/---

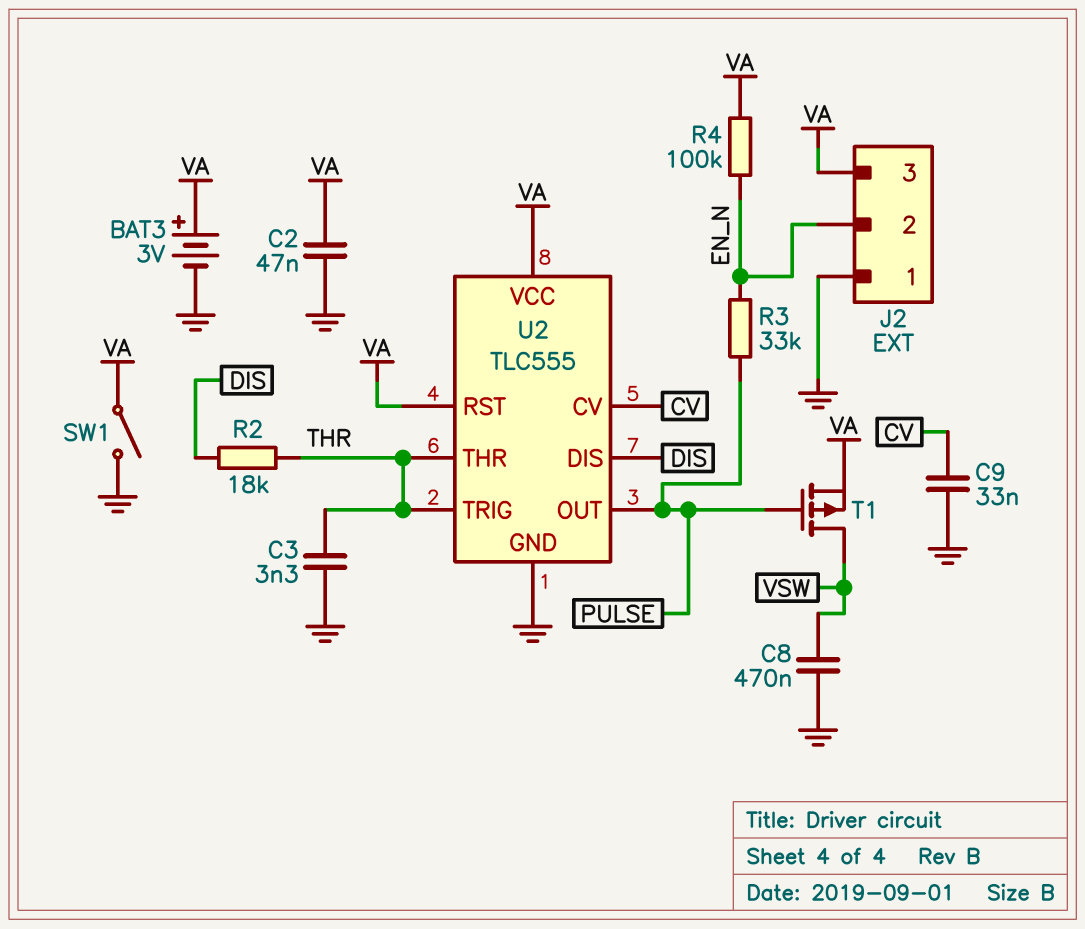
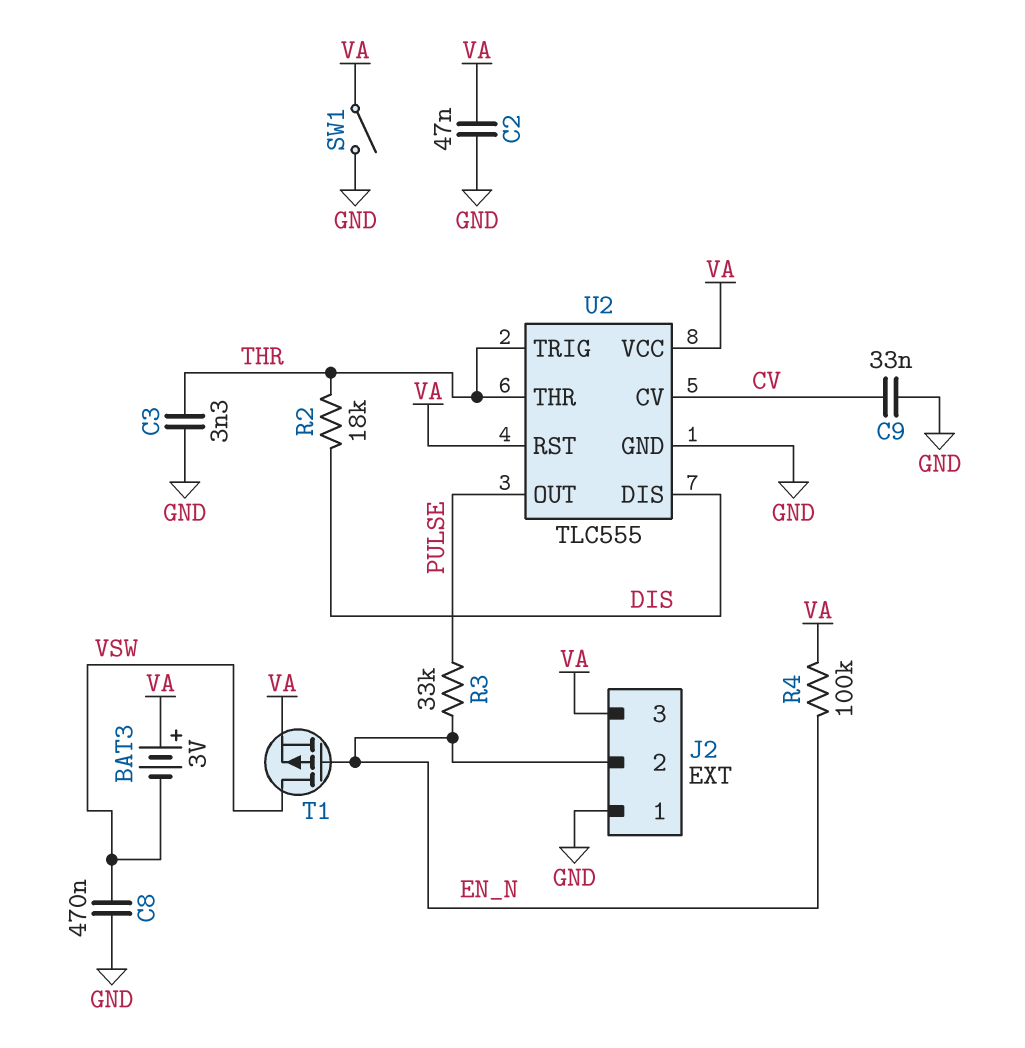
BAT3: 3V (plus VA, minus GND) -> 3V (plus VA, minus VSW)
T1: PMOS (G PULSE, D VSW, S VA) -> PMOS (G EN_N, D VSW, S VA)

\---
/---

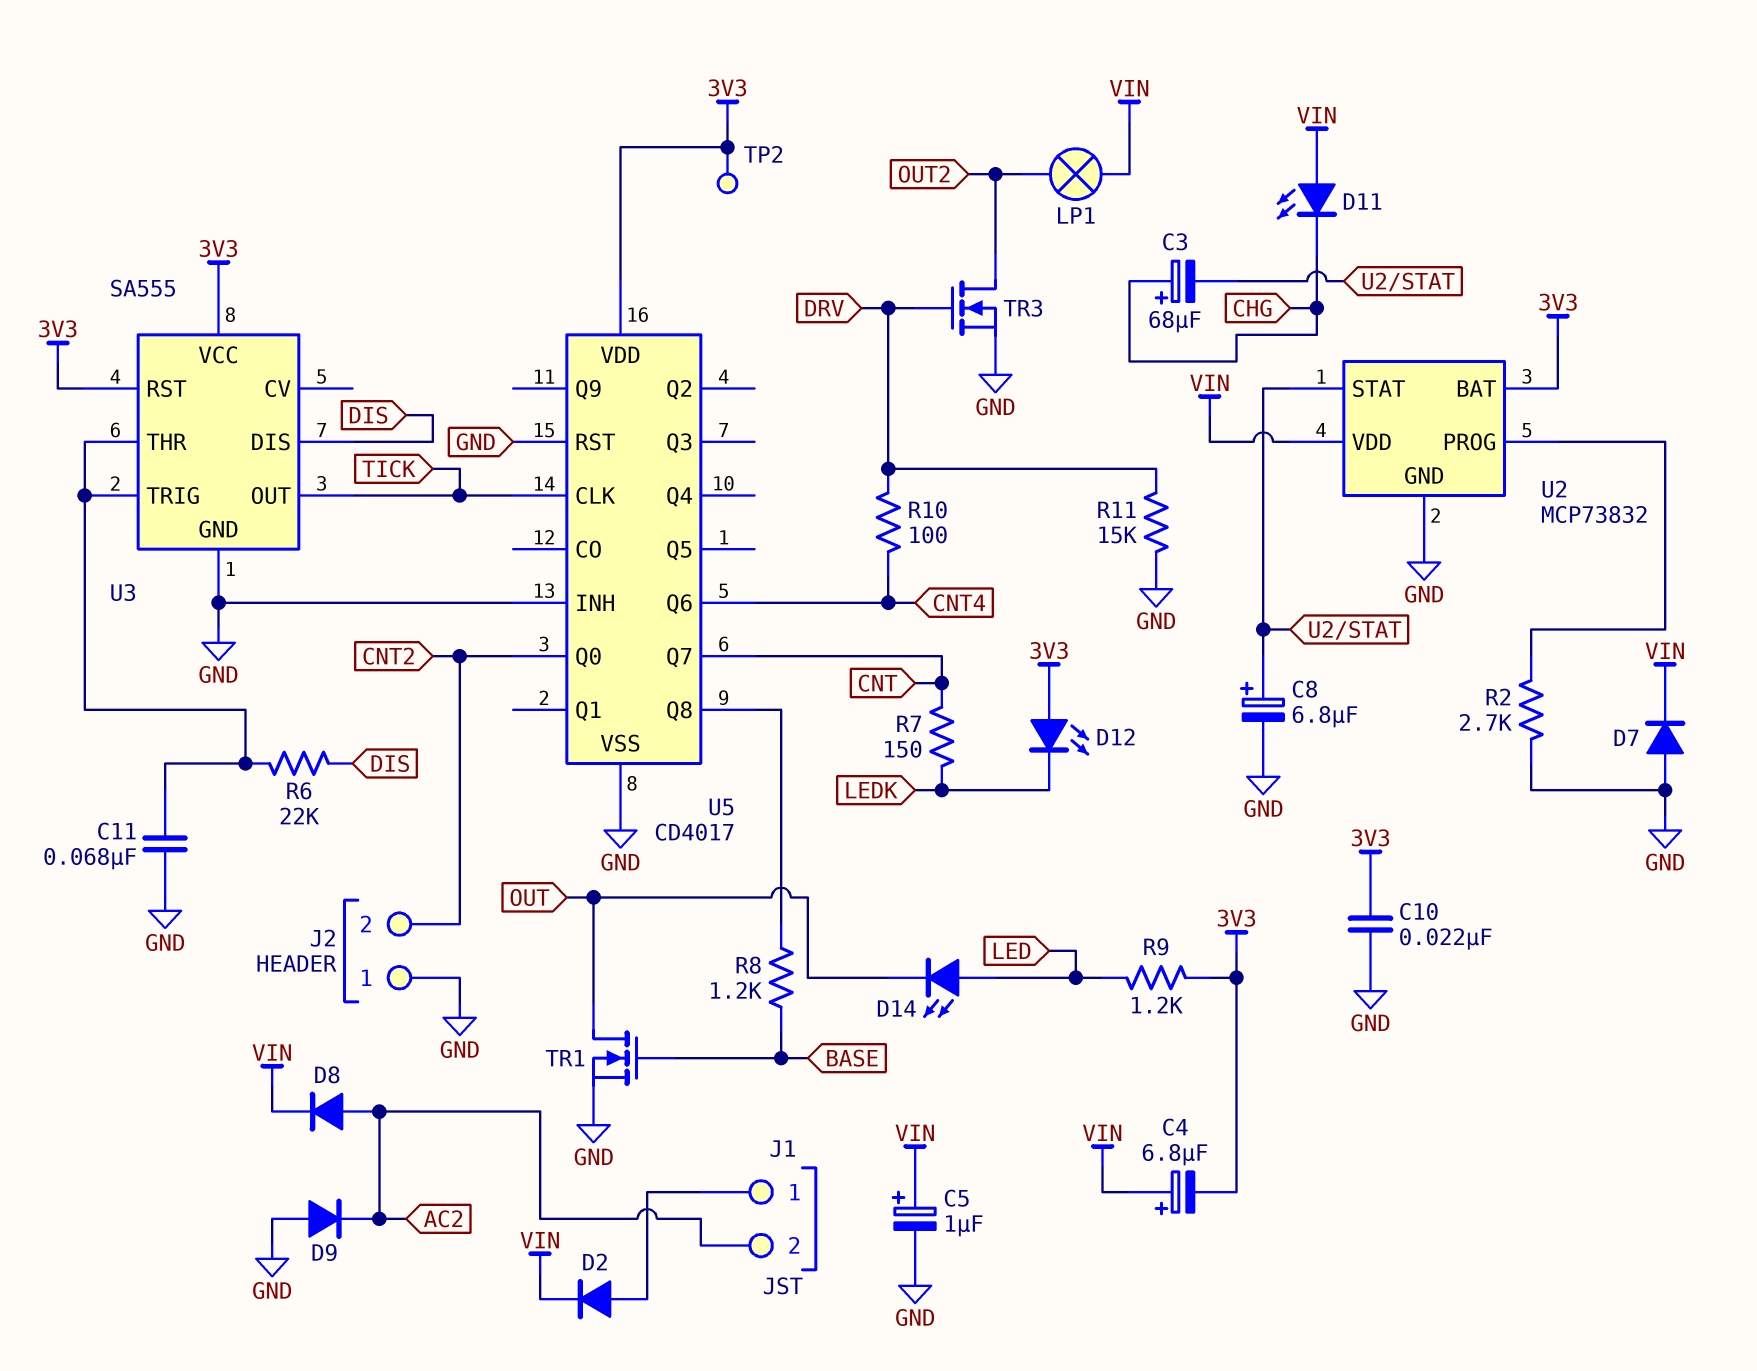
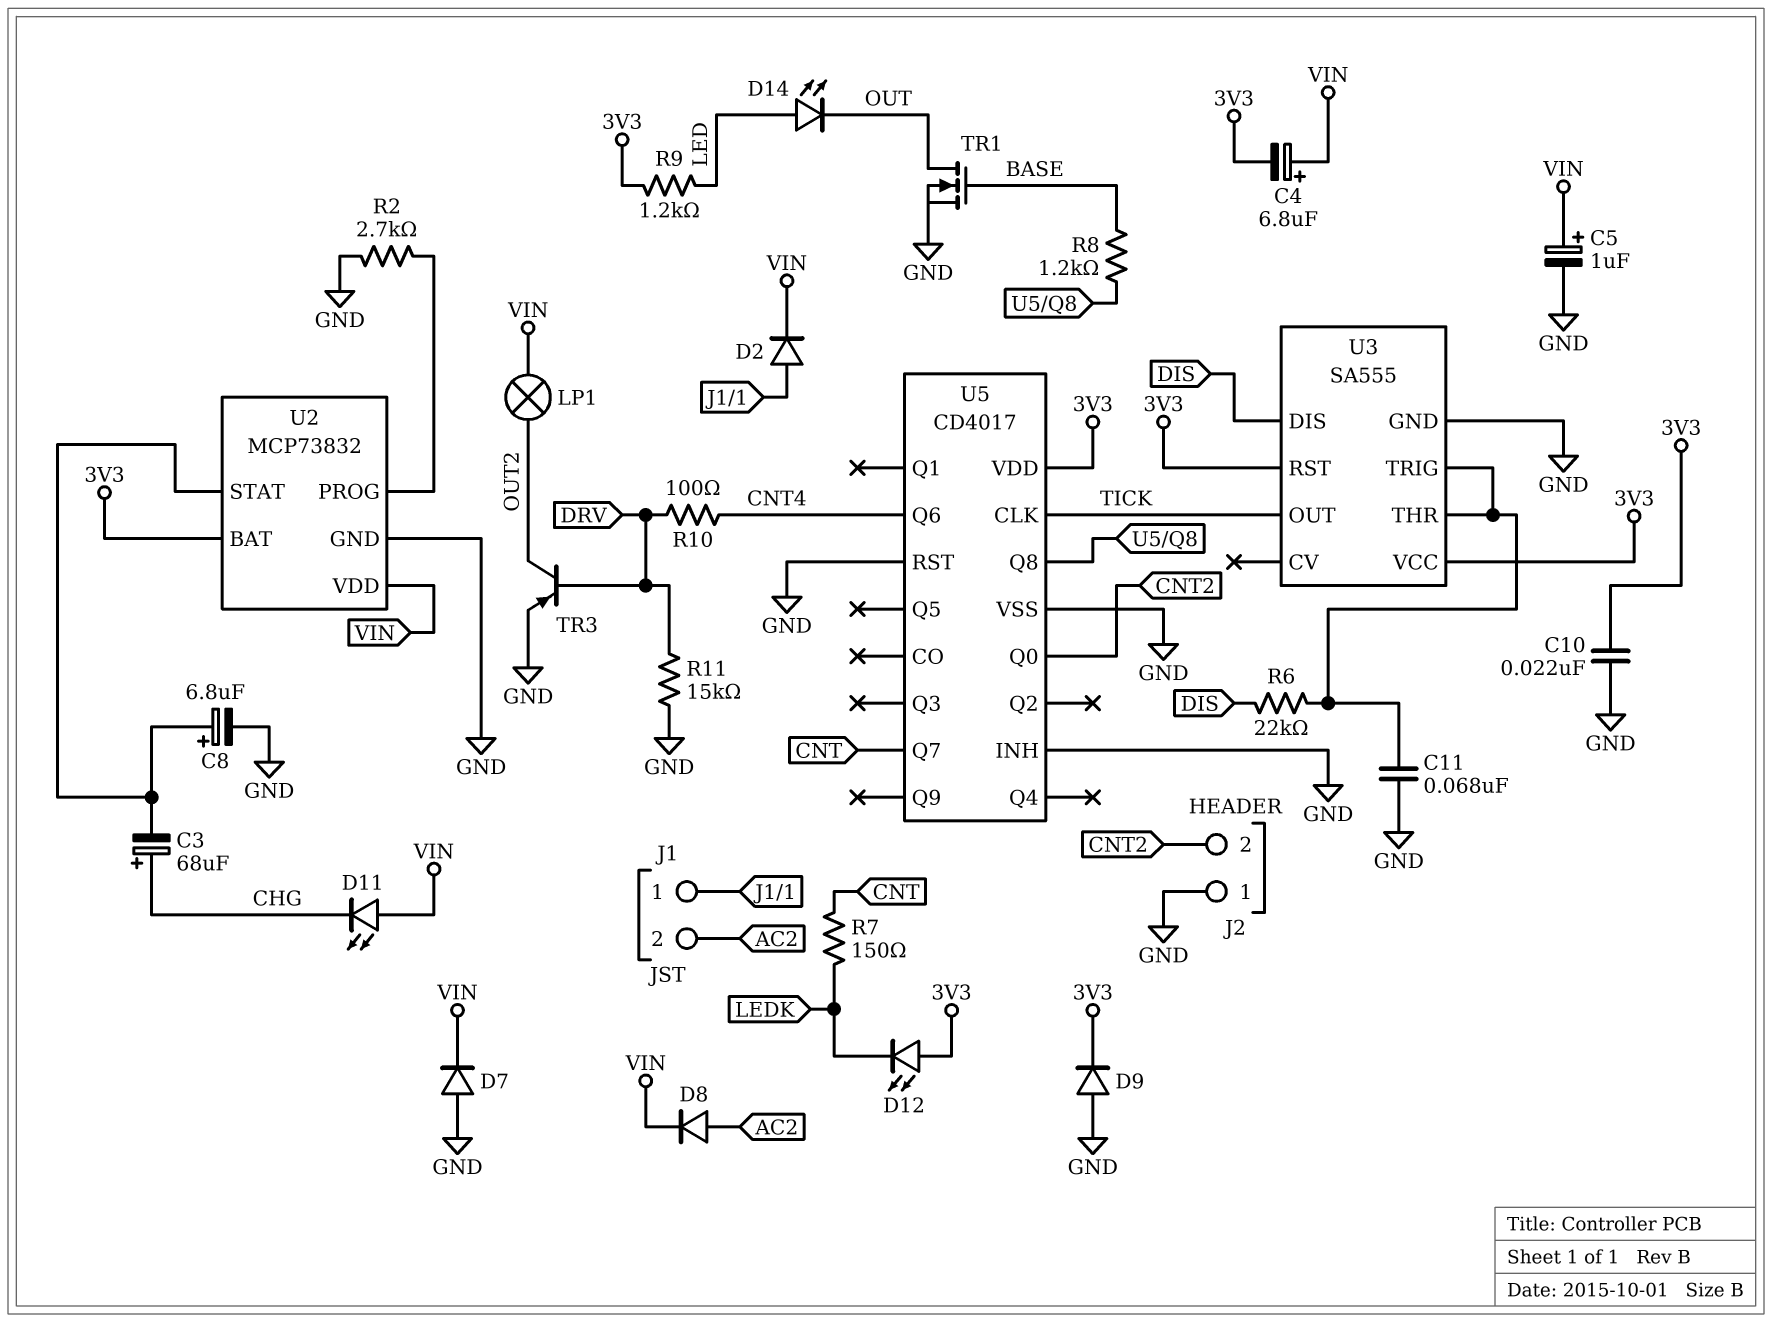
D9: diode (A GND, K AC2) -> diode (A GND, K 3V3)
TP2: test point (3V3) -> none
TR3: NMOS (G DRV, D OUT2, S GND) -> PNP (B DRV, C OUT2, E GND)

\---

In the listing above, the lines from the one containing "TP2: test point (3V3) -> none" through the one containing "TR3: NMOS (G" must be set down exactly, with no other lines.

EXERCISE RESPONSE
TP2: test point (3V3) -> none
TR3: NMOS (G DRV, D OUT2, S GND) -> PNP (B DRV, C OUT2, E GND)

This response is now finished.